Copy the part of the material below that opens with the line containing "red hexagon: moved 4 px right, 1 px up" and closes with the line containing "red hexagon: moved 1 px left, 1 px up", including both of those lines, and keep every line unchanged.
[begin SUPPLIED INFORMATION]
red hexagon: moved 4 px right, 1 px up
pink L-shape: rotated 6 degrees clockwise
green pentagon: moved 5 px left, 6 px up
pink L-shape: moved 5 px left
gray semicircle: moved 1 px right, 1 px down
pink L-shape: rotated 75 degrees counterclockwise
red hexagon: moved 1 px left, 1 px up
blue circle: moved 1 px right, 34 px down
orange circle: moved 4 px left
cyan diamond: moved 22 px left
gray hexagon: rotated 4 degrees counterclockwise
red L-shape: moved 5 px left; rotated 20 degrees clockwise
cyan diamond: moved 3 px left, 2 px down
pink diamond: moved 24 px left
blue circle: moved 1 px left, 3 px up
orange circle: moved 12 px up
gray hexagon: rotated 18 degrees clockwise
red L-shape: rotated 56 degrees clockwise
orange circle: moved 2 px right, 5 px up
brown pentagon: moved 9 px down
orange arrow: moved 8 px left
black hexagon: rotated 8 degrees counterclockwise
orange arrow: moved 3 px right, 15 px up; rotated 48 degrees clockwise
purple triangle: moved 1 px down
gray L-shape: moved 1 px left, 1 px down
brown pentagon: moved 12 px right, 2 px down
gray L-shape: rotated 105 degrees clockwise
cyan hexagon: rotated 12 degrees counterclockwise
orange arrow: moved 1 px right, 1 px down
[end SUPPLIED INFORMATION]
[begin SUPPLIED INFORMATION]
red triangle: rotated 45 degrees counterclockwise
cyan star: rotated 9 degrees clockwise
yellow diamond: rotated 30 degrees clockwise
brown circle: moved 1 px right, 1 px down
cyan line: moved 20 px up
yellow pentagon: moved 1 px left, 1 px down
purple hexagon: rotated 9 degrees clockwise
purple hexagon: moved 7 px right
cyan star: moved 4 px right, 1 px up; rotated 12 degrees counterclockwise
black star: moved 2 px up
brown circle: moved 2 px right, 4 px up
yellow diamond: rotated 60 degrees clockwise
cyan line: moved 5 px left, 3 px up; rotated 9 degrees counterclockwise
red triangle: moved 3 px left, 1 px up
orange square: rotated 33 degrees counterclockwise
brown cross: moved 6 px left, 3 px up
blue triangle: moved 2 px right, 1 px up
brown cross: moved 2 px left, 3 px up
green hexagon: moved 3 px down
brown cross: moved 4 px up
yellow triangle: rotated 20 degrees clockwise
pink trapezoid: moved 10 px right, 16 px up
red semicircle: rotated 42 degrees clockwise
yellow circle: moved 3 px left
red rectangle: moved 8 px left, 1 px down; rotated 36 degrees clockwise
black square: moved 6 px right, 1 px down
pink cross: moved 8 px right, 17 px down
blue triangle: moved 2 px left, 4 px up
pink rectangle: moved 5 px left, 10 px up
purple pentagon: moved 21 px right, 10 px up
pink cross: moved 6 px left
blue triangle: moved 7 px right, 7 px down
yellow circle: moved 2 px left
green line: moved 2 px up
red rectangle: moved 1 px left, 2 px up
[end SUPPLIED INFORMATION]
• THE COMPLETED TASK
red hexagon: moved 4 px right, 1 px up
pink L-shape: rotated 6 degrees clockwise
green pentagon: moved 5 px left, 6 px up
pink L-shape: moved 5 px left
gray semicircle: moved 1 px right, 1 px down
pink L-shape: rotated 75 degrees counterclockwise
red hexagon: moved 1 px left, 1 px up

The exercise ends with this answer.